YOUR TASK>
Using the records below, write out again exactly the lines that begin at the line containing "before: brown bread" and end at the line containing "before: orange roll of tape (2nd from left)", and no other lines.

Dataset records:
========================

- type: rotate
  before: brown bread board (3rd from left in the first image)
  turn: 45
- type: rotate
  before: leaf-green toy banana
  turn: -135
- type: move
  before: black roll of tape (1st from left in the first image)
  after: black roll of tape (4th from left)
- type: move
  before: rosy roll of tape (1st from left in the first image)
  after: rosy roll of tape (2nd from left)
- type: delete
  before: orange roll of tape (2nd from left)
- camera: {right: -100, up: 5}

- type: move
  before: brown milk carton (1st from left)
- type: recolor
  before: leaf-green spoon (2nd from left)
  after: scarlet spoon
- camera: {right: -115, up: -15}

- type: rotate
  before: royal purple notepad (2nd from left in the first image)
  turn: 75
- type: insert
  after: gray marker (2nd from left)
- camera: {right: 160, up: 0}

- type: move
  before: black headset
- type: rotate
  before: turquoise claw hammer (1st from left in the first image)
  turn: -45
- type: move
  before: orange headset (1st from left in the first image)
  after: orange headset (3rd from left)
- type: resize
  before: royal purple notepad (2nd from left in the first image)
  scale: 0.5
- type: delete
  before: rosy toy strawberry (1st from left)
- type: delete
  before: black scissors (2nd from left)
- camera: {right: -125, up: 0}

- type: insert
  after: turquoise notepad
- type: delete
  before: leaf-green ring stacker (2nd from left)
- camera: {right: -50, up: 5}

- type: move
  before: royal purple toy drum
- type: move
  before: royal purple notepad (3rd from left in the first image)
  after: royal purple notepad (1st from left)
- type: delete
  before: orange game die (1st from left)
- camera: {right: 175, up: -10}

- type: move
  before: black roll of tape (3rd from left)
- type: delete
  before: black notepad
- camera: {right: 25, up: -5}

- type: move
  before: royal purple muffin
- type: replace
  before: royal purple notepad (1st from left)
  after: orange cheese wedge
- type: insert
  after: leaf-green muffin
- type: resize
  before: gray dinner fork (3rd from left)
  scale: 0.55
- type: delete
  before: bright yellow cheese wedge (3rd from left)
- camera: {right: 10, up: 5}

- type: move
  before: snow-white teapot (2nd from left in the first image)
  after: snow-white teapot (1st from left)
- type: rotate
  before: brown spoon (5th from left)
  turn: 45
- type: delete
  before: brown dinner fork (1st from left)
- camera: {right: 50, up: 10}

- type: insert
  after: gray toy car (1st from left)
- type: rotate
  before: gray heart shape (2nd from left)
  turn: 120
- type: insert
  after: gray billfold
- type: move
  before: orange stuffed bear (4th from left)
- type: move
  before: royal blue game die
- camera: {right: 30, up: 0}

========================

TASK SOLUTION>
  before: brown bread board (3rd from left in the first image)
  turn: 45
- type: rotate
  before: leaf-green toy banana
  turn: -135
- type: move
  before: black roll of tape (1st from left in the first image)
  after: black roll of tape (4th from left)
- type: move
  before: rosy roll of tape (1st from left in the first image)
  after: rosy roll of tape (2nd from left)
- type: delete
  before: orange roll of tape (2nd from left)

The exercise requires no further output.